For the listing below, print exactly the lines from the line with "shelving: (243, 98) -> (144, 131), moved" to the line with "school desk: (53, 173) -> (78, 105), removed", both included, and nothing beyond them.

Information given:
..............................

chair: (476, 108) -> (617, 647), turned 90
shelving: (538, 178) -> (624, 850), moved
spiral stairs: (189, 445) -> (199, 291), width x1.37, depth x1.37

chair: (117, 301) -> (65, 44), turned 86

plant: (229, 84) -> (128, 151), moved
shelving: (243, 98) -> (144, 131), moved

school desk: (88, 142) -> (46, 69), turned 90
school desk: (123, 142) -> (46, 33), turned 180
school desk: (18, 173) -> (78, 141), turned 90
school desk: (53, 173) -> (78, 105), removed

..............................

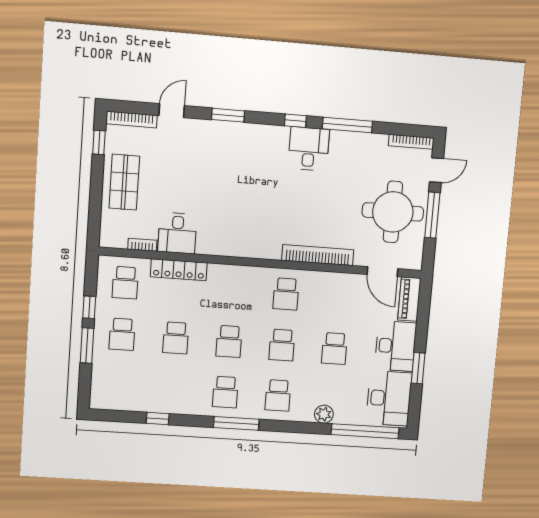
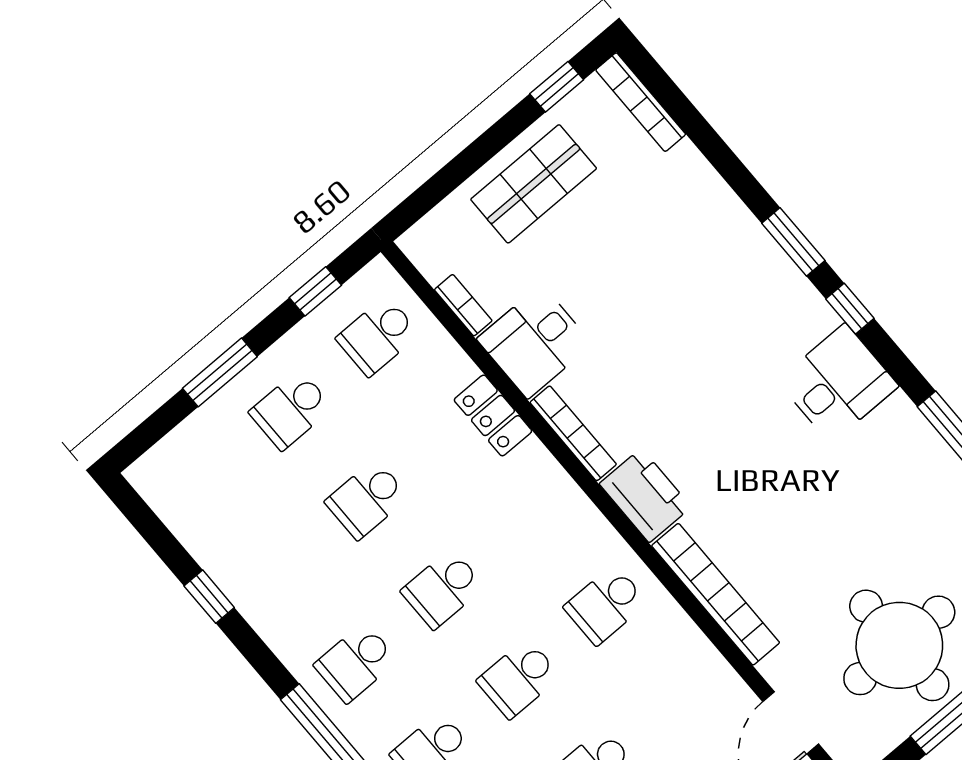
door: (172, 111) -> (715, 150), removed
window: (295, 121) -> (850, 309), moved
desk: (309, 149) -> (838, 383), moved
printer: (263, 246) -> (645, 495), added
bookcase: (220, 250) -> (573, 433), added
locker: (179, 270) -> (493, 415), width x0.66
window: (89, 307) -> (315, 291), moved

..............................

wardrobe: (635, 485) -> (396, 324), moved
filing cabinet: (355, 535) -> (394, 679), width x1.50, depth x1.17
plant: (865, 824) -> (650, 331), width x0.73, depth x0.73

..............................

Problem solution:
shelving: (243, 98) -> (144, 131), moved

school desk: (88, 142) -> (46, 69), turned 90
school desk: (123, 142) -> (46, 33), turned 180
school desk: (18, 173) -> (78, 141), turned 90
school desk: (53, 173) -> (78, 105), removed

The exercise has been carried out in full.